## Records for this exercise

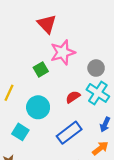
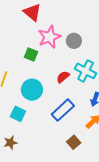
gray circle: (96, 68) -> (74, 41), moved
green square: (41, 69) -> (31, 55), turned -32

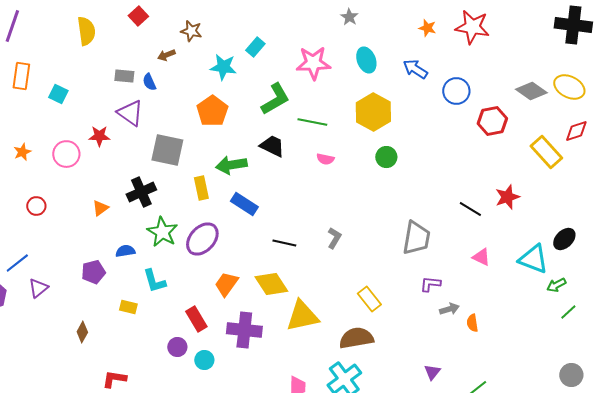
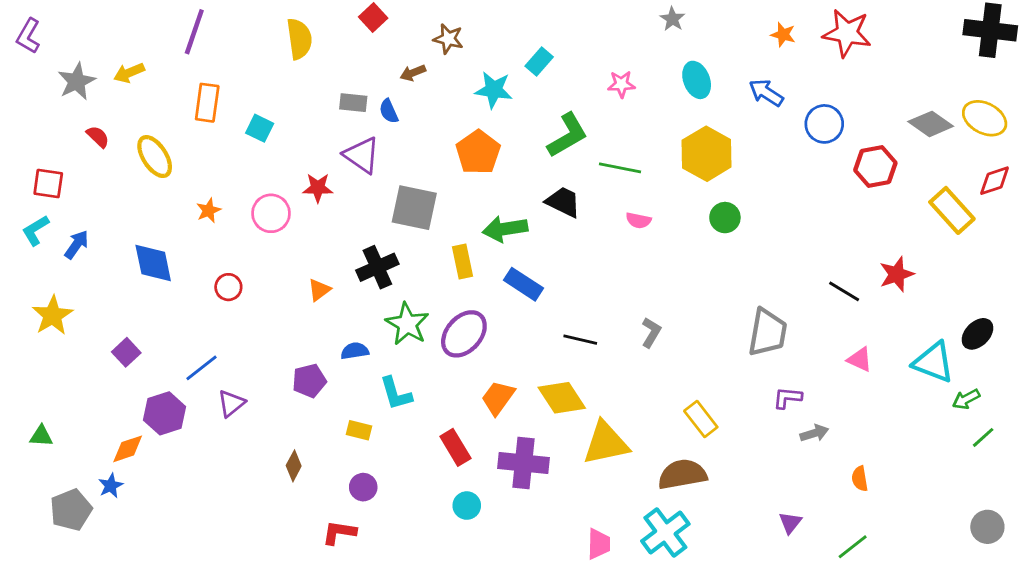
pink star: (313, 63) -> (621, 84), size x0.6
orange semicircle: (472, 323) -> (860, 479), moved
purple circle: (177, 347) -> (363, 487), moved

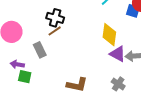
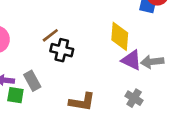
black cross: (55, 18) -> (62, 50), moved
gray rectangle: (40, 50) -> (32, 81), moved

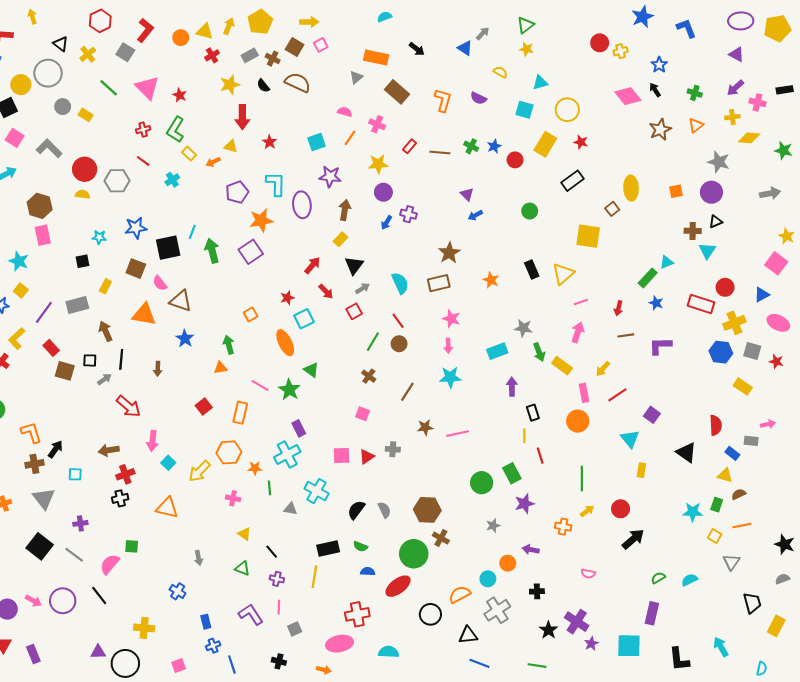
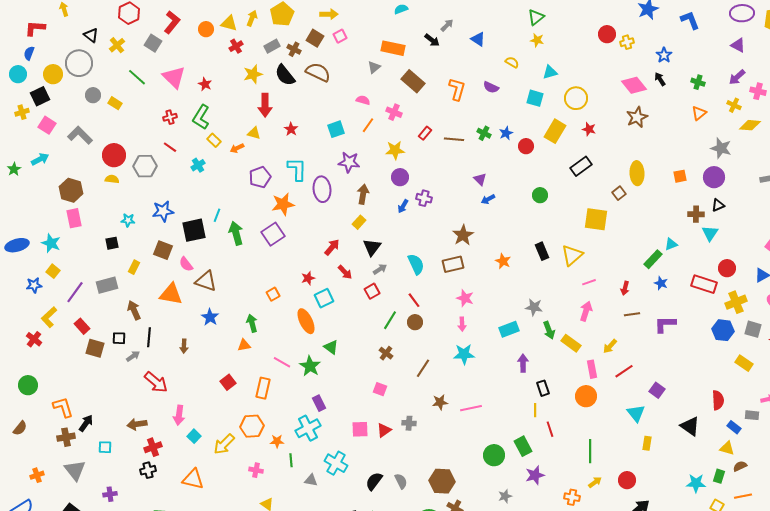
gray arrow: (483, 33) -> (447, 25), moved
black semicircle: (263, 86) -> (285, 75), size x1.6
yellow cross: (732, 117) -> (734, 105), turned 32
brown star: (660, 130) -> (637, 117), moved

...

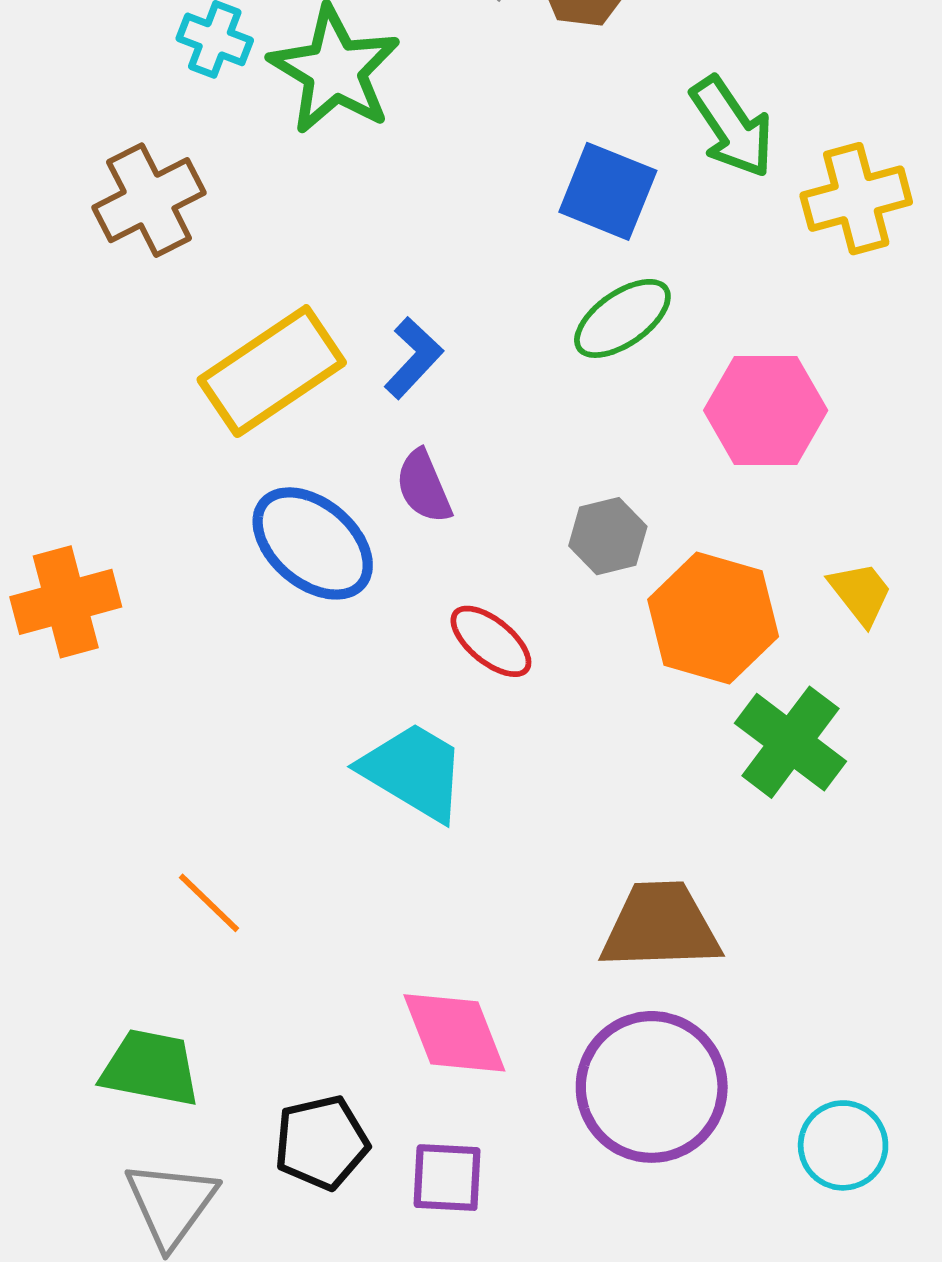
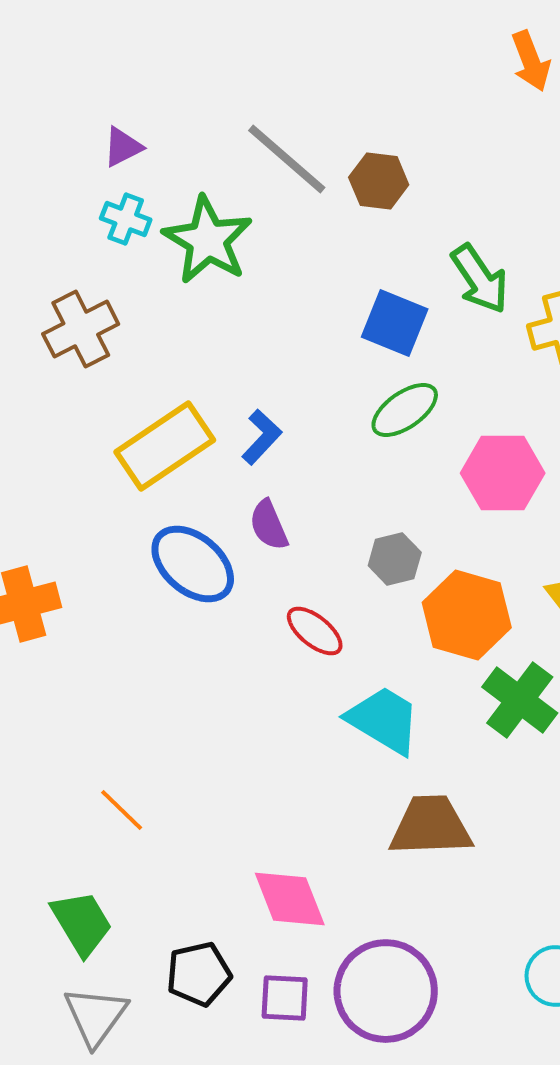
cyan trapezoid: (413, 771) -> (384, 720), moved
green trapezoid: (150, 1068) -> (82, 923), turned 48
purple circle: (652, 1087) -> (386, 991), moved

## Problem requirements
Look through the entries above and quote exactly the lines from the line with "black semicircle: (263, 86)" to the line with "brown star: (660, 130) -> (637, 117), moved", counting both of those lines.

## Answer box
black semicircle: (263, 86) -> (285, 75), size x1.6
yellow cross: (732, 117) -> (734, 105), turned 32
brown star: (660, 130) -> (637, 117), moved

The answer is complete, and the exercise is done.